▶ [WHAT THIS TASK INVOLVES]
In the listing, starting at the line with "blue square: moved 41 px up" and ending at the line with "orange rectangle: moved 5 px left, 2 px down", swap "rectangle" for "box" and write out only those lines, with nothing else changed.

▶ [EXTRACTED ENTRIES]
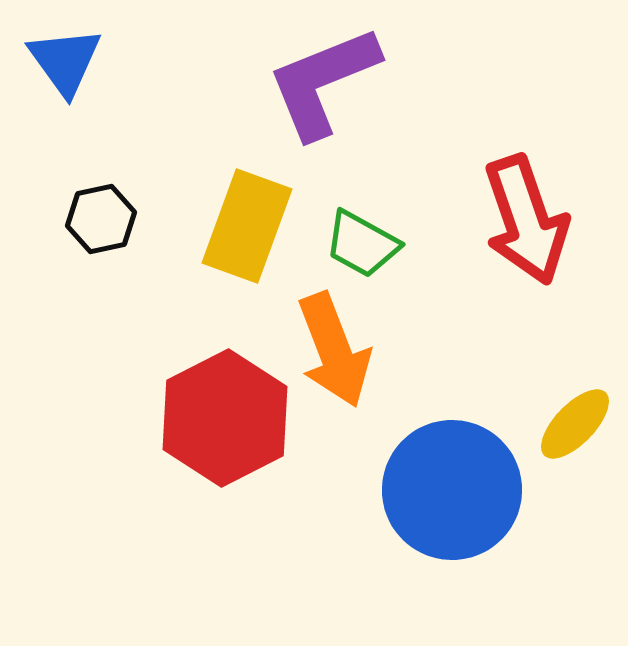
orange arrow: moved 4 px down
---
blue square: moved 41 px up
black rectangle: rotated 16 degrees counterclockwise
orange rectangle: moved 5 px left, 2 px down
...
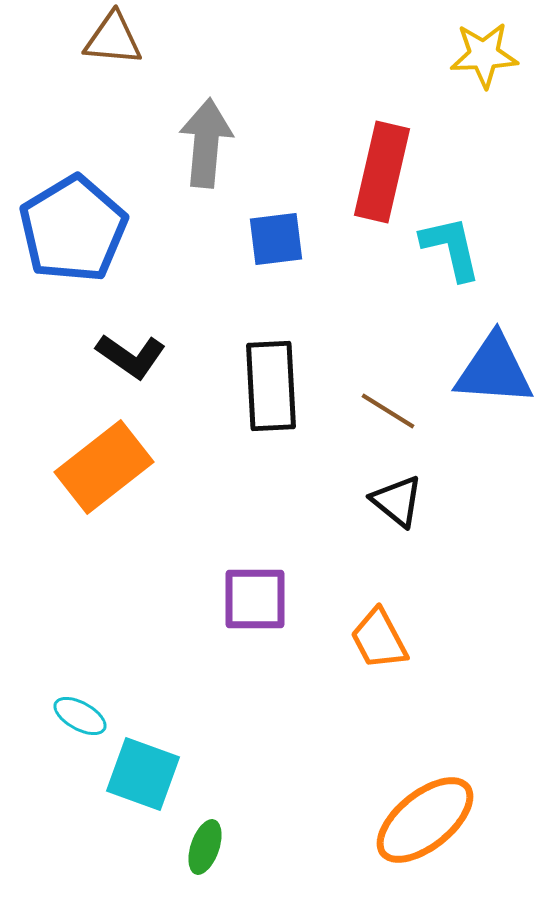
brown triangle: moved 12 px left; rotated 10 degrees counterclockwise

▶ [WORKED ANSWER]
blue square: moved 41 px up
black box: rotated 16 degrees counterclockwise
orange box: moved 5 px left, 2 px down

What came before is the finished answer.